** BEGIN Data excerpts **

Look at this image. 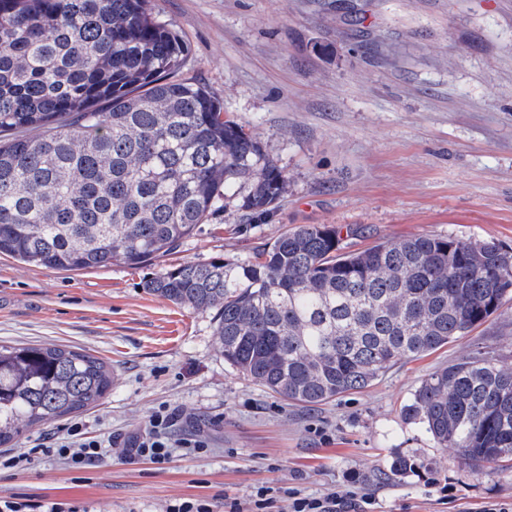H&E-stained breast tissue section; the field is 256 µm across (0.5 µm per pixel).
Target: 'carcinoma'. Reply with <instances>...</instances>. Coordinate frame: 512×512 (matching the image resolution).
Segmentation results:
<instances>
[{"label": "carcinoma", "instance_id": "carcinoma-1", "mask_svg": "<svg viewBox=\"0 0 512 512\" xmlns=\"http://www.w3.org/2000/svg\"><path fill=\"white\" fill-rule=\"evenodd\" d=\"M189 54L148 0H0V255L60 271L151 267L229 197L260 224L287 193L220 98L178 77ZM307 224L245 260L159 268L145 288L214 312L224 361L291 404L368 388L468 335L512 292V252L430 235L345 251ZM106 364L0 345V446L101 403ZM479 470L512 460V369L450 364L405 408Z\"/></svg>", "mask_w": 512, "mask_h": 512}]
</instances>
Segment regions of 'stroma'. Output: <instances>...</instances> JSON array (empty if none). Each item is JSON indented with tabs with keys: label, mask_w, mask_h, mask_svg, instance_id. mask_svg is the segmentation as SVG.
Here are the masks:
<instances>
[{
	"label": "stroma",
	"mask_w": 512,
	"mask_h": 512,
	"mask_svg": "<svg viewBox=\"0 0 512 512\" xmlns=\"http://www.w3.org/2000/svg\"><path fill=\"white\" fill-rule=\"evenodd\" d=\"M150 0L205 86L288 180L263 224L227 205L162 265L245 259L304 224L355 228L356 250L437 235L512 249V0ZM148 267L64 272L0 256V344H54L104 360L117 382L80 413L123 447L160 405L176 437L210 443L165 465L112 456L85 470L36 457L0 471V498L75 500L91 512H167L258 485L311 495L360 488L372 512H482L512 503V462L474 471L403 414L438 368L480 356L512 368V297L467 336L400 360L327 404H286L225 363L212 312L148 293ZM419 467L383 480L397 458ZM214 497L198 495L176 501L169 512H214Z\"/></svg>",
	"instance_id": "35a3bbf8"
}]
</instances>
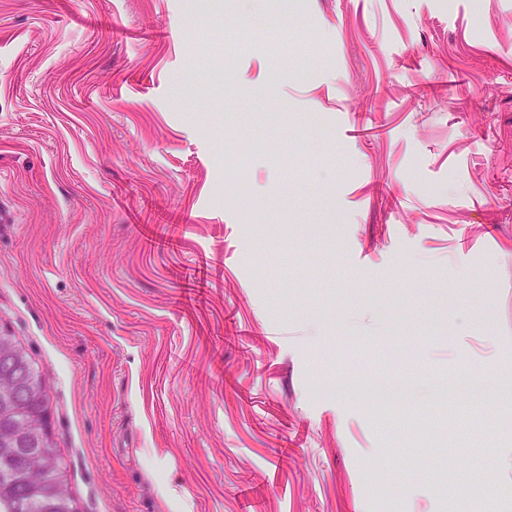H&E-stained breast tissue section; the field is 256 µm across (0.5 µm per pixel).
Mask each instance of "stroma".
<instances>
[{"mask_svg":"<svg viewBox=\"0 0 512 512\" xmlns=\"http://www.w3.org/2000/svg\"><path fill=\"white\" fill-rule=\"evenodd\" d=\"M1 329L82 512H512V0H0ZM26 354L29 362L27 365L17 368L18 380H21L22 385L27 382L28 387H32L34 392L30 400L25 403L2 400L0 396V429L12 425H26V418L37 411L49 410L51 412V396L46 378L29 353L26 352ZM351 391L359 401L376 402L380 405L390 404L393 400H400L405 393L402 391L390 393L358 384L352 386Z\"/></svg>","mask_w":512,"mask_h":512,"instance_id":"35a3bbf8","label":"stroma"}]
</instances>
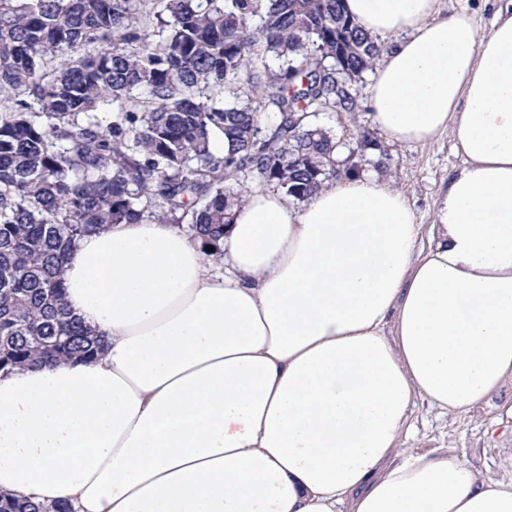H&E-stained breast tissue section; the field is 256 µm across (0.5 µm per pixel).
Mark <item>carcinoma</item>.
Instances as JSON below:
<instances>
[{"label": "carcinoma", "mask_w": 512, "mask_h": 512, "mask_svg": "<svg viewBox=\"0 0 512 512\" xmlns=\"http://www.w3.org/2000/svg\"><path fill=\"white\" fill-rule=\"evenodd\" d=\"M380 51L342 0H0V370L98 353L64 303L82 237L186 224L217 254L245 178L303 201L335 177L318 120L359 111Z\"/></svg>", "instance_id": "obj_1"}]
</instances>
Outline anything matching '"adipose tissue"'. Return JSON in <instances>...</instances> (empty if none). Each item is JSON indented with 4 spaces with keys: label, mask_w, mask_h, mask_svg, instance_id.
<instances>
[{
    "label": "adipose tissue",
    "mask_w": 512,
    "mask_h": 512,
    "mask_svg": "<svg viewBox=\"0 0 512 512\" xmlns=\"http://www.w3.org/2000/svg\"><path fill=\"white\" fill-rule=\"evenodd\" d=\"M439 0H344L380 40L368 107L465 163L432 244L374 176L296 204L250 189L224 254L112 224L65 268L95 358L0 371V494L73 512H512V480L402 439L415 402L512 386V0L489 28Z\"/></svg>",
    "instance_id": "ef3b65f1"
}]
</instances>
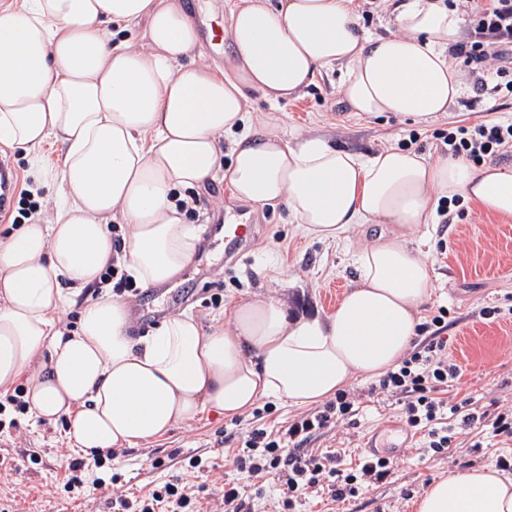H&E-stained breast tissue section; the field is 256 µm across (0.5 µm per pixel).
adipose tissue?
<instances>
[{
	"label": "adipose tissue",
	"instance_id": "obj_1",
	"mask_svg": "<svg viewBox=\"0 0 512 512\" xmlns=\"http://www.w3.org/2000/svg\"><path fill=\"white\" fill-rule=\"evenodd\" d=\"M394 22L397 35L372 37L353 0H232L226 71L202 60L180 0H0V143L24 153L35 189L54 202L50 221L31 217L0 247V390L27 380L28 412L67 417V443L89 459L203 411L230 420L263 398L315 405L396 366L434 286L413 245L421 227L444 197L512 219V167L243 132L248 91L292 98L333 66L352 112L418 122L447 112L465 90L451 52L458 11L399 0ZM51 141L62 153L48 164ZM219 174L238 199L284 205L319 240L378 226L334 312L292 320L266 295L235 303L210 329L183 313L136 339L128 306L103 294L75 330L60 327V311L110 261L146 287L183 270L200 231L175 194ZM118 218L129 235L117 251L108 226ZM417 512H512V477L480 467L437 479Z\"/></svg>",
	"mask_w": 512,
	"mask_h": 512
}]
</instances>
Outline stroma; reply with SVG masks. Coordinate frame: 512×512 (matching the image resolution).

** END Data excerpts **

▸ **Problem details**:
Output nothing but the lines from the line with "Outline anything matching" through the last line of the material above, please, word for word and without the pictures.

▸ **Exercise output**:
Outline anything matching '"adipose tissue"'. Return JSON in <instances>...</instances> (empty if none). Each item is JSON indented with 4 spaces with keys: label, mask_w, mask_h, mask_svg, instance_id.
<instances>
[{
    "label": "adipose tissue",
    "mask_w": 512,
    "mask_h": 512,
    "mask_svg": "<svg viewBox=\"0 0 512 512\" xmlns=\"http://www.w3.org/2000/svg\"><path fill=\"white\" fill-rule=\"evenodd\" d=\"M439 0H344L380 40L368 107L465 163L432 244L374 176L296 204L250 189L224 254L112 224L65 268L95 358L0 371V494L73 512H512V480L402 439L415 402L512 386V0L489 28Z\"/></svg>",
    "instance_id": "ef3b65f1"
}]
</instances>
H&E-stained breast tissue section; the field is 256 µm across (0.5 µm per pixel).
adipose tissue?
<instances>
[{
	"label": "adipose tissue",
	"instance_id": "obj_1",
	"mask_svg": "<svg viewBox=\"0 0 512 512\" xmlns=\"http://www.w3.org/2000/svg\"><path fill=\"white\" fill-rule=\"evenodd\" d=\"M394 22L397 35L372 37L353 0H232L226 71L202 60L180 0H0V143L24 153L35 189L54 202L50 221L31 217L0 247V390L27 380L28 412L67 417V443L89 459L203 411L230 420L263 398L315 405L396 366L434 286L413 245L421 227L444 197L512 219V167L243 132L248 91L292 98L333 66L352 112L418 122L447 112L465 90L451 52L458 11L399 0ZM51 141L62 153L48 164ZM219 174L238 199L284 205L319 240L378 226L334 312L292 320L266 295L235 303L210 329L183 313L136 339L128 306L103 294L75 330L60 327V311L110 261L146 287L183 270L200 231L175 194ZM118 218L129 235L117 251L108 226ZM417 512H512V477L480 467L437 479Z\"/></svg>",
	"mask_w": 512,
	"mask_h": 512
}]
</instances>
Outline stroma; reply with SVG masks. Coordinate frame: 512×512 (matching the image resolution).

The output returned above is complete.